■ **PROBLEM DETAILS**: Take the line containing "pink brick H6:H7" and every line after it to the end of the data, and write them out exactly as they appear.

DATA SUPPLIED below:

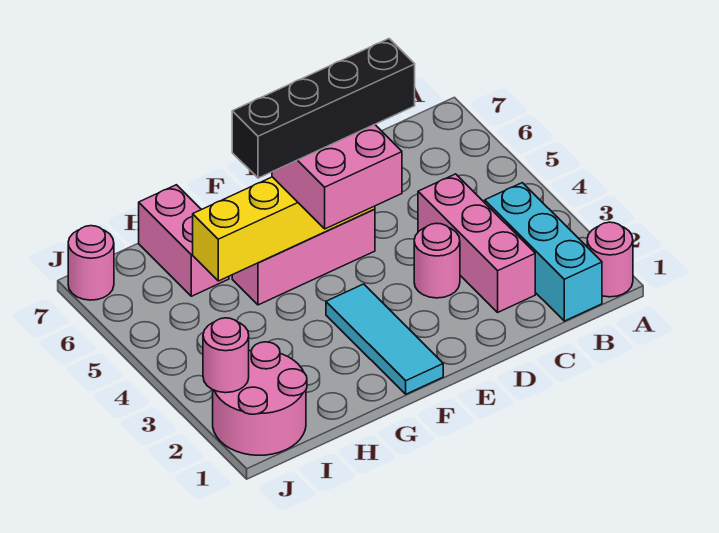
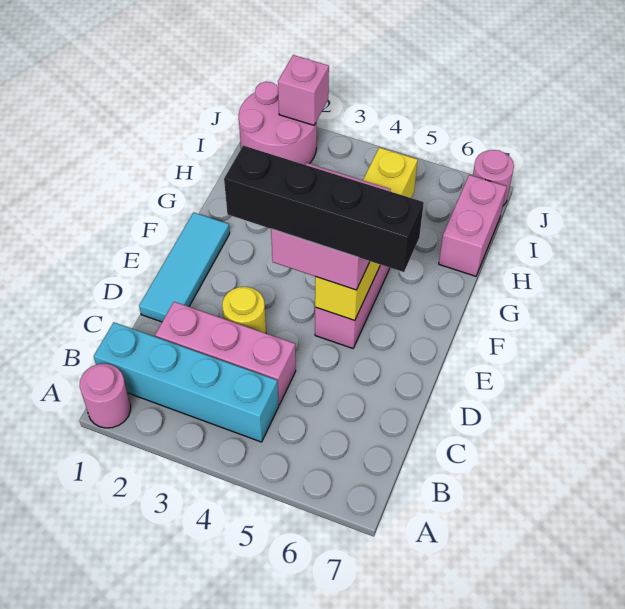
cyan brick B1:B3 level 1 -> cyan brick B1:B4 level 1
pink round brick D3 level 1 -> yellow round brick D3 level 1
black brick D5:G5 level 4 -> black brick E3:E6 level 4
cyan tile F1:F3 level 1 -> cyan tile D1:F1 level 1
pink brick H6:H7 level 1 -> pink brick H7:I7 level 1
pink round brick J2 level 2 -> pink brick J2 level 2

End of DATA SUPPLIED.

■ **SOLUTION FOR THIS TASK**:
pink brick H6:H7 level 1 -> pink brick H7:I7 level 1
pink round brick J2 level 2 -> pink brick J2 level 2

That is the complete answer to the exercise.